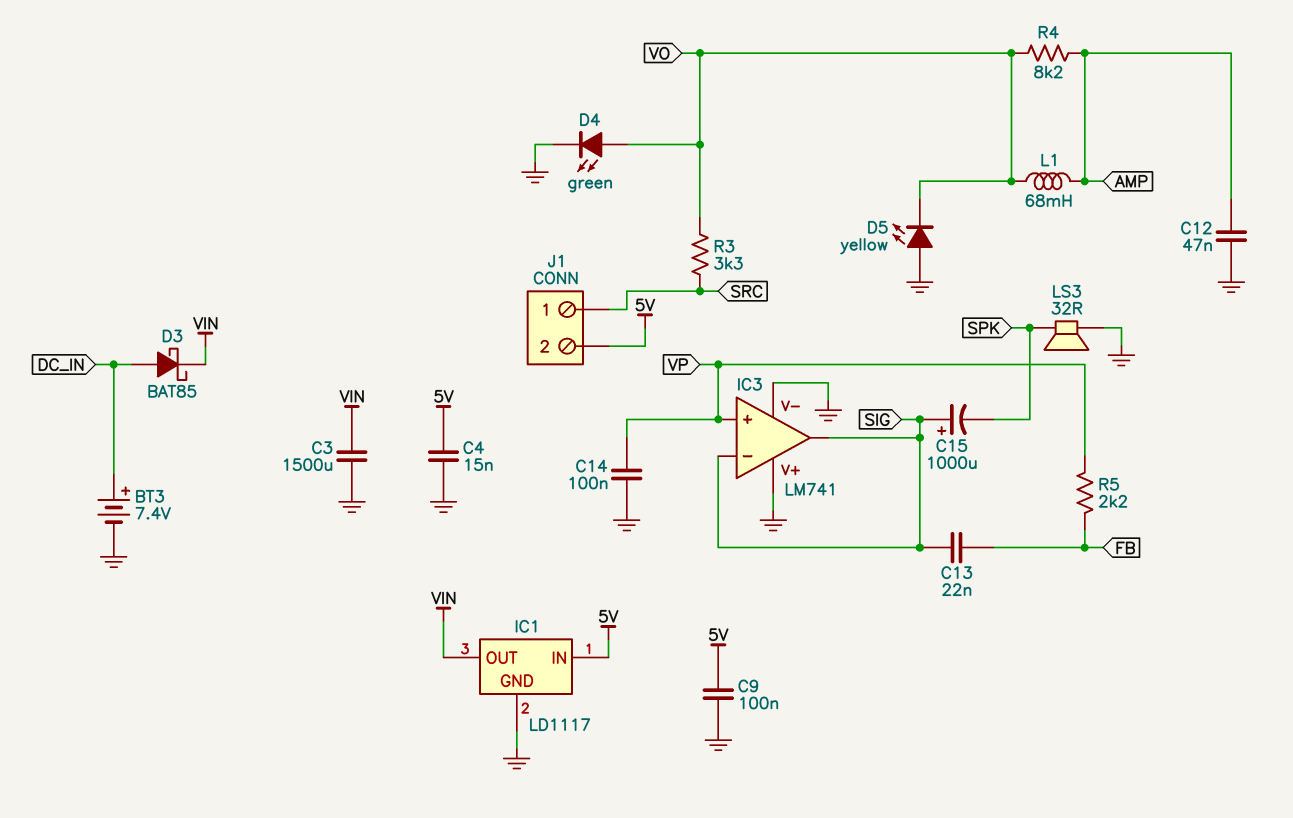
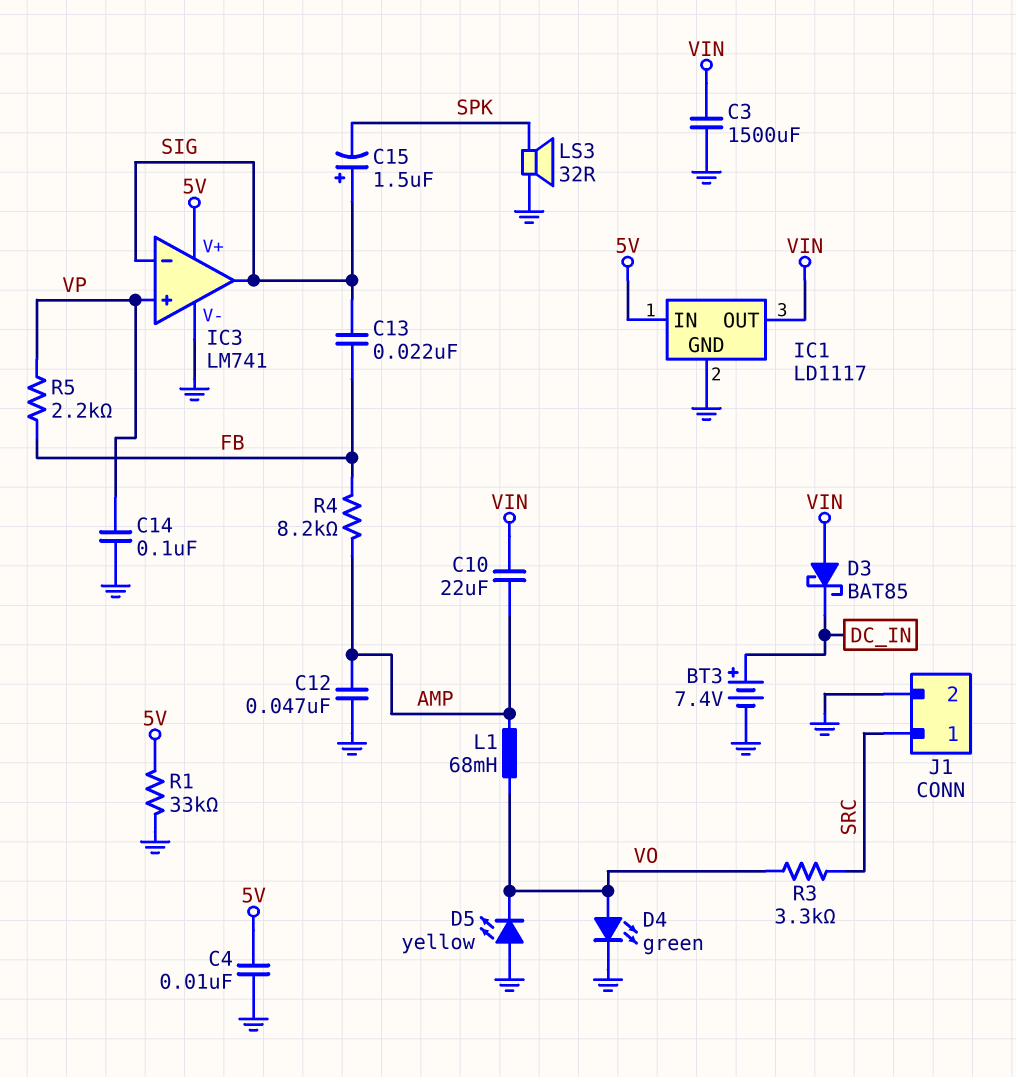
C4: 15nF (5V, GND) -> 10nF (5V, GND)
C9: 100nF (5V, GND) -> none
C10: none -> 22uF (AMP, VIN)
C15: 1000uF (plus SIG, minus SPK) -> 1.5uF (plus SIG, minus SPK)
D3: schottky BAT85 (A DC_IN, K VIN) -> schottky BAT85 (A VIN, K DC_IN)
IC3 pin V+: GND -> 5V
J1 pin 2: 5V -> GND
R1: none -> 33k (5V, GND)
R4: 8.2k (AMP, VO) -> 8.2k (AMP, FB)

▶ **Exercise goal**: Print out, without change, each line from the line holding "D3: schottky BAT85" to the final line of the material.

▶ **Output below**:
D3: schottky BAT85 (A DC_IN, K VIN) -> schottky BAT85 (A VIN, K DC_IN)
IC3 pin V+: GND -> 5V
J1 pin 2: 5V -> GND
R1: none -> 33k (5V, GND)
R4: 8.2k (AMP, VO) -> 8.2k (AMP, FB)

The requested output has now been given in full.